**About this exercise**
Produce as output only the lines below starting at the line with "pink trapezoid: (135, 77) -> (130, 90), moved" and continuing through the line with "purple triangle: (96, 136)", each one exactly as written.

########

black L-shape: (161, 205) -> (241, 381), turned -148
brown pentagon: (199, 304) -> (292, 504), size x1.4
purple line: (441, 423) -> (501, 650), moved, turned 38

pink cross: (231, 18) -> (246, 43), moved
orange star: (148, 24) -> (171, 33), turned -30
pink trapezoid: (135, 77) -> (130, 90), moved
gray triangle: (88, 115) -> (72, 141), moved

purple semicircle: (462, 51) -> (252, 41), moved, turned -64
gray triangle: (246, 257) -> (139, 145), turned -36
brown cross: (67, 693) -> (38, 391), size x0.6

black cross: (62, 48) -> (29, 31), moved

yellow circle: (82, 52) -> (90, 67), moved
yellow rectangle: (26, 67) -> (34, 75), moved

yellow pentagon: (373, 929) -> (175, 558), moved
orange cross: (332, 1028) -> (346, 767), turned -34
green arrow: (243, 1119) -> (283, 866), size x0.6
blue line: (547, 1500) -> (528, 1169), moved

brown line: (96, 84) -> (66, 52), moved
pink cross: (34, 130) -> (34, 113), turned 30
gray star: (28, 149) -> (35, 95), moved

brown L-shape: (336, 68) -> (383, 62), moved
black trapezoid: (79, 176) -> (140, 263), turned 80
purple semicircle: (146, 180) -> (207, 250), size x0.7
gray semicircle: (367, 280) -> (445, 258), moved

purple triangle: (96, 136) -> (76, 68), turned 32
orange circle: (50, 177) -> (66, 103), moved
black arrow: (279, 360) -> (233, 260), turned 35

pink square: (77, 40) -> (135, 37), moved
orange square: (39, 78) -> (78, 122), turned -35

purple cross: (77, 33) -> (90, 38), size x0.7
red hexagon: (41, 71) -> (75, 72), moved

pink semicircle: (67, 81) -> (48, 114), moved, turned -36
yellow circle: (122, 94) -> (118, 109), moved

########

**Answer below**
pink trapezoid: (135, 77) -> (130, 90), moved
gray triangle: (88, 115) -> (72, 141), moved

purple semicircle: (462, 51) -> (252, 41), moved, turned -64
gray triangle: (246, 257) -> (139, 145), turned -36
brown cross: (67, 693) -> (38, 391), size x0.6

black cross: (62, 48) -> (29, 31), moved

yellow circle: (82, 52) -> (90, 67), moved
yellow rectangle: (26, 67) -> (34, 75), moved

yellow pentagon: (373, 929) -> (175, 558), moved
orange cross: (332, 1028) -> (346, 767), turned -34
green arrow: (243, 1119) -> (283, 866), size x0.6
blue line: (547, 1500) -> (528, 1169), moved

brown line: (96, 84) -> (66, 52), moved
pink cross: (34, 130) -> (34, 113), turned 30
gray star: (28, 149) -> (35, 95), moved

brown L-shape: (336, 68) -> (383, 62), moved
black trapezoid: (79, 176) -> (140, 263), turned 80
purple semicircle: (146, 180) -> (207, 250), size x0.7
gray semicircle: (367, 280) -> (445, 258), moved

purple triangle: (96, 136) -> (76, 68), turned 32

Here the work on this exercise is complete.